Records from a dataset:
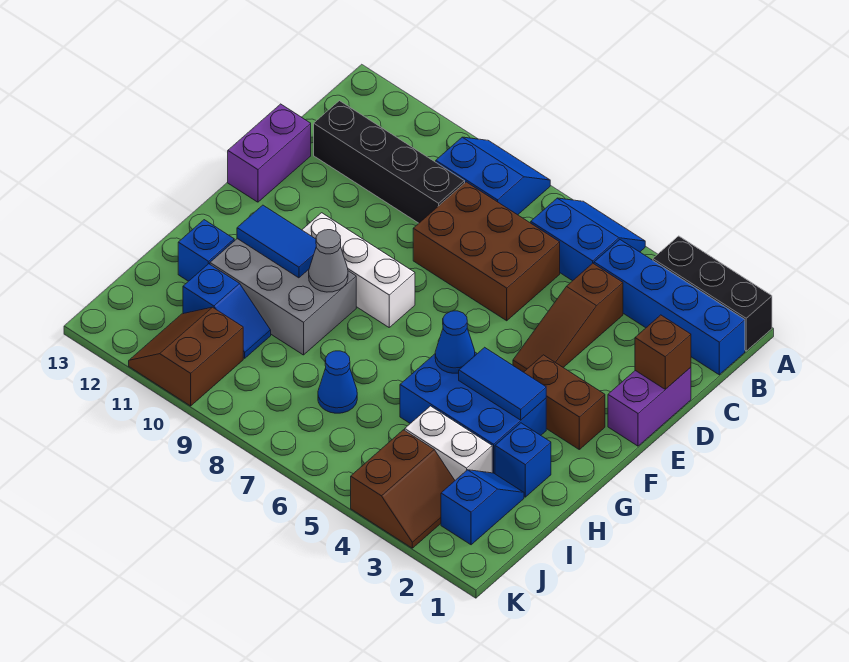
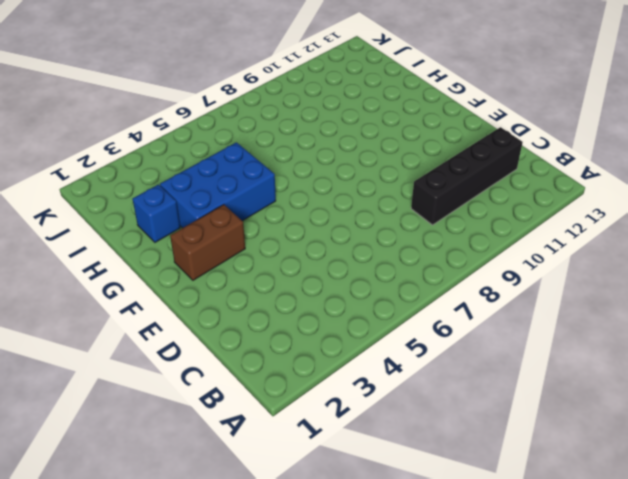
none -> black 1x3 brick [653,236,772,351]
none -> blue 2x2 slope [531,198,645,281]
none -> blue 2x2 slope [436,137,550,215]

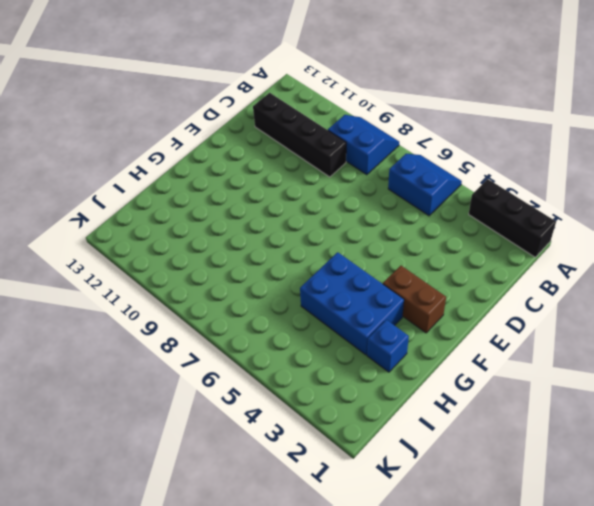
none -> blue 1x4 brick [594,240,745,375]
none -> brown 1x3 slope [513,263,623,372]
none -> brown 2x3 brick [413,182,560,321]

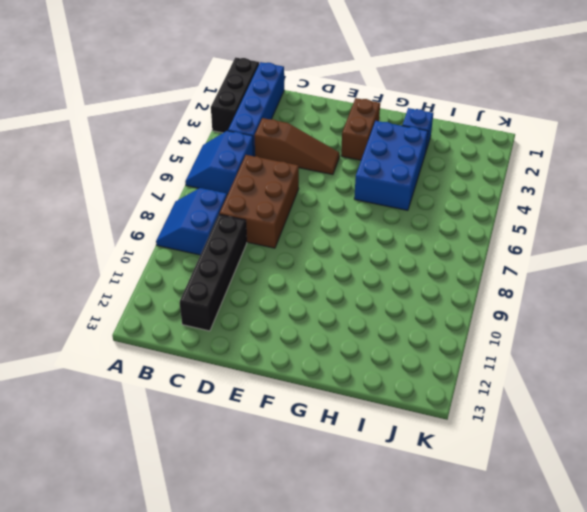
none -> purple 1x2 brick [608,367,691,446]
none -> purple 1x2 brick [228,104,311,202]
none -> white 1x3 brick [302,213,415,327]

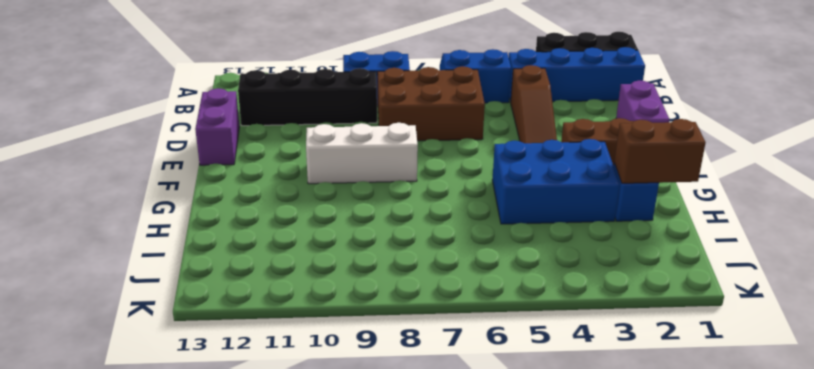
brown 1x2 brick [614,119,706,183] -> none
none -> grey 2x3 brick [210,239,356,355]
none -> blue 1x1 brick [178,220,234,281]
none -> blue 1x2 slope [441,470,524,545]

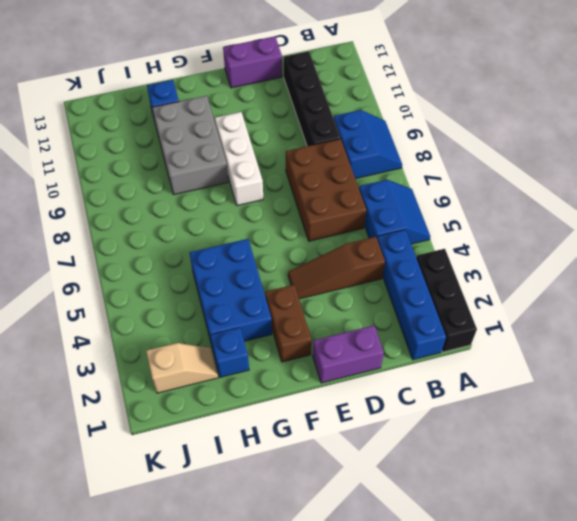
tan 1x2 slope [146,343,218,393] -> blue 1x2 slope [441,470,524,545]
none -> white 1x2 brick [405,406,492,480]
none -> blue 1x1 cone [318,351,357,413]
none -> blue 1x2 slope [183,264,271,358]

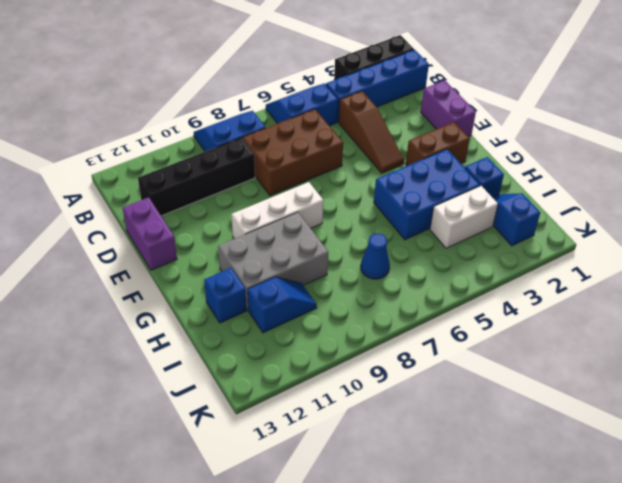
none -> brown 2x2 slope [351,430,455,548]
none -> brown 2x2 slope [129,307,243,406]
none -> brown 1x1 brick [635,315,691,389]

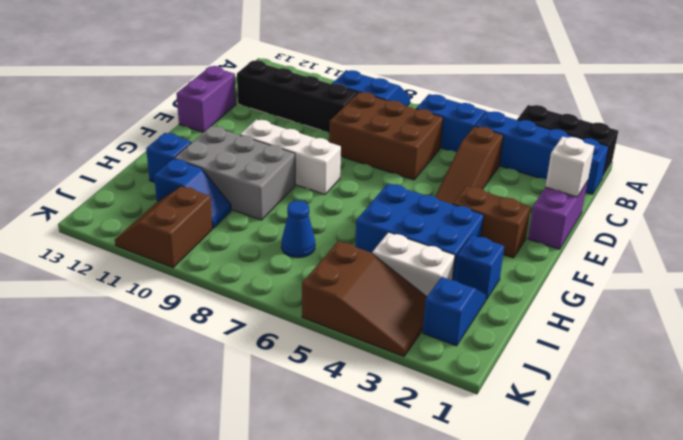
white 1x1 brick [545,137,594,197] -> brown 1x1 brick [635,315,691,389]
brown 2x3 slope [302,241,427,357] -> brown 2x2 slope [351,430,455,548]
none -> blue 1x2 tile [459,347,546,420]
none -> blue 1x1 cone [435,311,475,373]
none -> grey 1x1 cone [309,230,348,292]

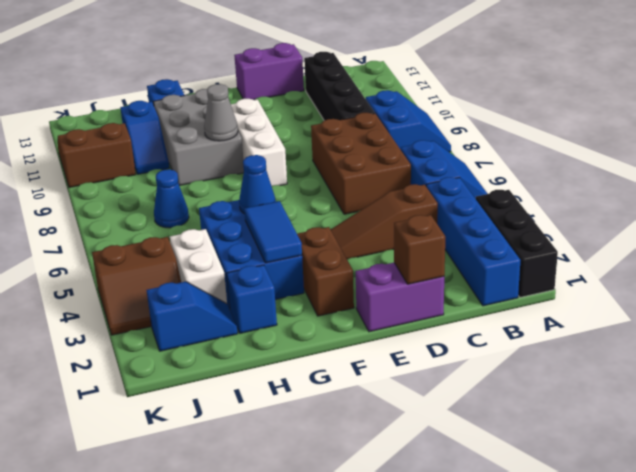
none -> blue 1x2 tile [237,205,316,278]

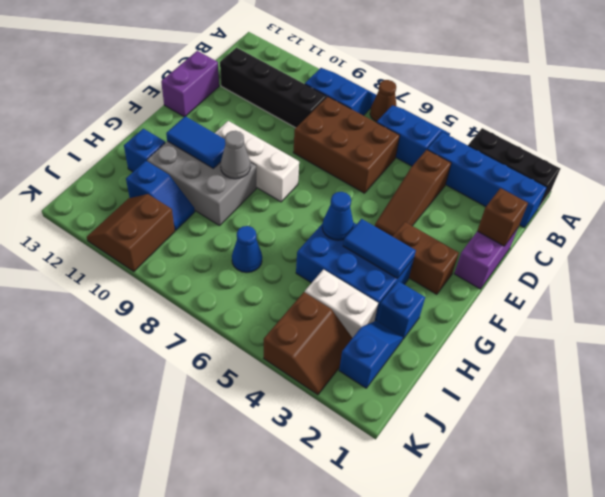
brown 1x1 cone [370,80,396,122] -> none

| What needs to be done |
When you copy the data, keep every line exact and drop the pictures.

| Task solution |
none -> black 1x3 brick [653,236,772,351]
none -> blue 2x2 slope [531,198,645,281]
none -> blue 2x2 slope [436,137,550,215]

none -> blue 1x4 brick [594,240,745,375]
none -> brown 1x3 slope [513,263,623,372]
none -> brown 2x3 brick [413,182,560,321]

none -> purple 1x2 brick [608,367,691,446]
none -> purple 1x2 brick [228,104,311,202]
none -> white 1x3 brick [302,213,415,327]

brown 1x2 brick [614,119,706,183] -> none
none -> grey 2x3 brick [210,239,356,355]
none -> blue 1x1 brick [178,220,234,281]
none -> blue 1x2 slope [441,470,524,545]

tan 1x2 slope [146,343,218,393] -> blue 1x2 slope [441,470,524,545]
none -> white 1x2 brick [405,406,492,480]
none -> blue 1x1 cone [318,351,357,413]
none -> blue 1x2 slope [183,264,271,358]

none -> brown 2x2 slope [351,430,455,548]
none -> brown 2x2 slope [129,307,243,406]
none -> brown 1x1 brick [635,315,691,389]

white 1x1 brick [545,137,594,197] -> brown 1x1 brick [635,315,691,389]
brown 2x3 slope [302,241,427,357] -> brown 2x2 slope [351,430,455,548]
none -> blue 1x2 tile [459,347,546,420]
none -> blue 1x1 cone [435,311,475,373]
none -> grey 1x1 cone [309,230,348,292]

none -> blue 1x2 tile [237,205,316,278]

brown 1x1 cone [370,80,396,122] -> none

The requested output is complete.